> REQUIRED TASK
Rewrite the listing from its first line through the line containing "purple cross: rotated 24 degrees clockwise", swapping "counterclockwise" for "anticlockwise" and leaving everything else as it is.

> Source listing
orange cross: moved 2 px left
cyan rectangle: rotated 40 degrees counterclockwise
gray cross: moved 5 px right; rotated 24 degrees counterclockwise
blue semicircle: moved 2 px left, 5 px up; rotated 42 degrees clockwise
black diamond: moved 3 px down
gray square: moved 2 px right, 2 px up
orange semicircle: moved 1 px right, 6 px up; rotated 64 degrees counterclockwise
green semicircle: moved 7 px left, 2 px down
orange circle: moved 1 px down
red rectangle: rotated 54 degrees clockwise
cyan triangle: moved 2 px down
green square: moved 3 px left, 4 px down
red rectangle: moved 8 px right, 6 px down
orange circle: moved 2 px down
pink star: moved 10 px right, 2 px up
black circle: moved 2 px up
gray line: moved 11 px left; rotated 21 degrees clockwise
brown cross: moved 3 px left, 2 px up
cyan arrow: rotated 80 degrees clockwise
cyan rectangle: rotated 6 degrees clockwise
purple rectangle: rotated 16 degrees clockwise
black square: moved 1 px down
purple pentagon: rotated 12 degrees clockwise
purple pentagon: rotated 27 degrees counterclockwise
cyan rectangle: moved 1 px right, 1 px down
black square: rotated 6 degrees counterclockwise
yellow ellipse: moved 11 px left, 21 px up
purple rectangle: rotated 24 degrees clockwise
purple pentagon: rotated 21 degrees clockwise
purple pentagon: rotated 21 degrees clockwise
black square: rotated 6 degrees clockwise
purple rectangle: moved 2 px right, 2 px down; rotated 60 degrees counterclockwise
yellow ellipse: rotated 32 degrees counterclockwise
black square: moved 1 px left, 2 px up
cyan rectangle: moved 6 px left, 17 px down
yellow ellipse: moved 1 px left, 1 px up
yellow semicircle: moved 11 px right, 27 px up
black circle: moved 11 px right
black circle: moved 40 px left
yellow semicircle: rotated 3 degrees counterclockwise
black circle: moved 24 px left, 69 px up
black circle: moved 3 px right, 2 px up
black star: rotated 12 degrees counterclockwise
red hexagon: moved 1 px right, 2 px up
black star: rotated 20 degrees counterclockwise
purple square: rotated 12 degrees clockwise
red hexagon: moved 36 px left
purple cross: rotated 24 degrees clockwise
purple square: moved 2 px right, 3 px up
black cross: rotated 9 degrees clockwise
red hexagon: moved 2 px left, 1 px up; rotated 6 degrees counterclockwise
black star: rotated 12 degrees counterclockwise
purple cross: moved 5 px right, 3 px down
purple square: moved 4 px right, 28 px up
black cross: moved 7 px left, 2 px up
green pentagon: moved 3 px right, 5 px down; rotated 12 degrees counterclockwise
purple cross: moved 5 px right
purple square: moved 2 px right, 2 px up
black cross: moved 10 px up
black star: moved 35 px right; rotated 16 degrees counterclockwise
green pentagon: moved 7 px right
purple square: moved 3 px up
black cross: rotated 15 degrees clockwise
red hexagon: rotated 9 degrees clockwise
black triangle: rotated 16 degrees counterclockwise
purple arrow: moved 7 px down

> SOLUTION TO THE PROBLEM
orange cross: moved 2 px left
cyan rectangle: rotated 40 degrees anticlockwise
gray cross: moved 5 px right; rotated 24 degrees anticlockwise
blue semicircle: moved 2 px left, 5 px up; rotated 42 degrees clockwise
black diamond: moved 3 px down
gray square: moved 2 px right, 2 px up
orange semicircle: moved 1 px right, 6 px up; rotated 64 degrees anticlockwise
green semicircle: moved 7 px left, 2 px down
orange circle: moved 1 px down
red rectangle: rotated 54 degrees clockwise
cyan triangle: moved 2 px down
green square: moved 3 px left, 4 px down
red rectangle: moved 8 px right, 6 px down
orange circle: moved 2 px down
pink star: moved 10 px right, 2 px up
black circle: moved 2 px up
gray line: moved 11 px left; rotated 21 degrees clockwise
brown cross: moved 3 px left, 2 px up
cyan arrow: rotated 80 degrees clockwise
cyan rectangle: rotated 6 degrees clockwise
purple rectangle: rotated 16 degrees clockwise
black square: moved 1 px down
purple pentagon: rotated 12 degrees clockwise
purple pentagon: rotated 27 degrees anticlockwise
cyan rectangle: moved 1 px right, 1 px down
black square: rotated 6 degrees anticlockwise
yellow ellipse: moved 11 px left, 21 px up
purple rectangle: rotated 24 degrees clockwise
purple pentagon: rotated 21 degrees clockwise
purple pentagon: rotated 21 degrees clockwise
black square: rotated 6 degrees clockwise
purple rectangle: moved 2 px right, 2 px down; rotated 60 degrees anticlockwise
yellow ellipse: rotated 32 degrees anticlockwise
black square: moved 1 px left, 2 px up
cyan rectangle: moved 6 px left, 17 px down
yellow ellipse: moved 1 px left, 1 px up
yellow semicircle: moved 11 px right, 27 px up
black circle: moved 11 px right
black circle: moved 40 px left
yellow semicircle: rotated 3 degrees anticlockwise
black circle: moved 24 px left, 69 px up
black circle: moved 3 px right, 2 px up
black star: rotated 12 degrees anticlockwise
red hexagon: moved 1 px right, 2 px up
black star: rotated 20 degrees anticlockwise
purple square: rotated 12 degrees clockwise
red hexagon: moved 36 px left
purple cross: rotated 24 degrees clockwise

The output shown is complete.